Entries taken from a collection:
_ _ _ _ _ _ _

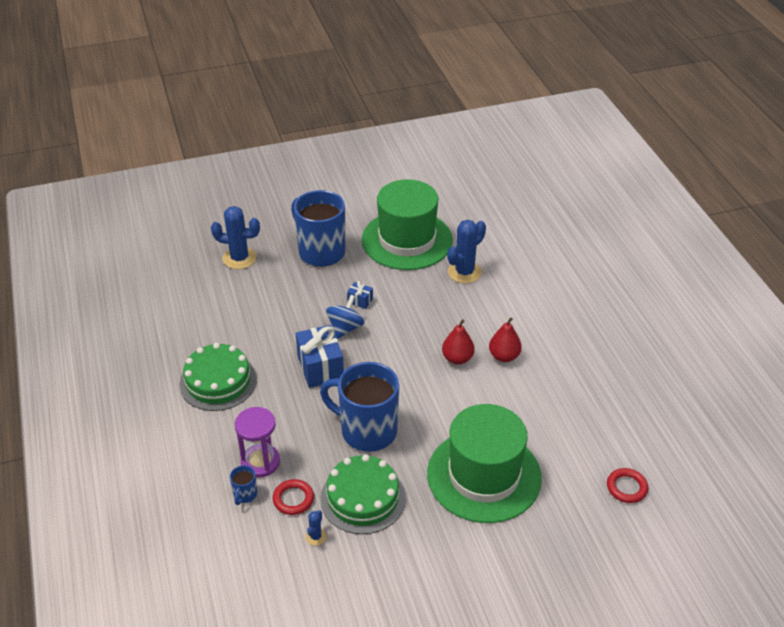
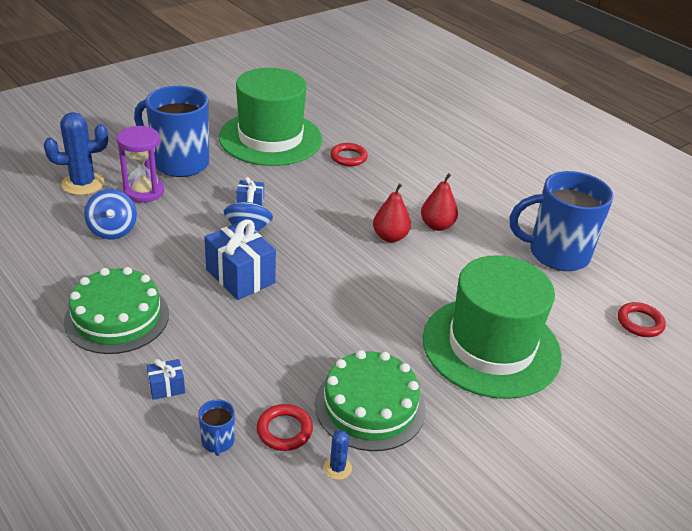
camera: 25 degrees left, 5 degrees down
(229, 445) = (166, 387): none -> blue gift
(244, 306) = (113, 230): none -> blue spinning top
(260, 462) = (219, 397): purple hourglass -> purple hourglass (144, 191)
(367, 431) = (332, 331): blue mug -> blue mug (556, 254)
(464, 272) = (348, 157): blue cactus -> red ring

_ _ _ _ _ _ _

What to work on: Lines from the one containing "(260, 462) = (219, 397): purple" through the final line of the entries are the only ones to print, and each must match exactly.

Task solution:
(260, 462) = (219, 397): purple hourglass -> purple hourglass (144, 191)
(367, 431) = (332, 331): blue mug -> blue mug (556, 254)
(464, 272) = (348, 157): blue cactus -> red ring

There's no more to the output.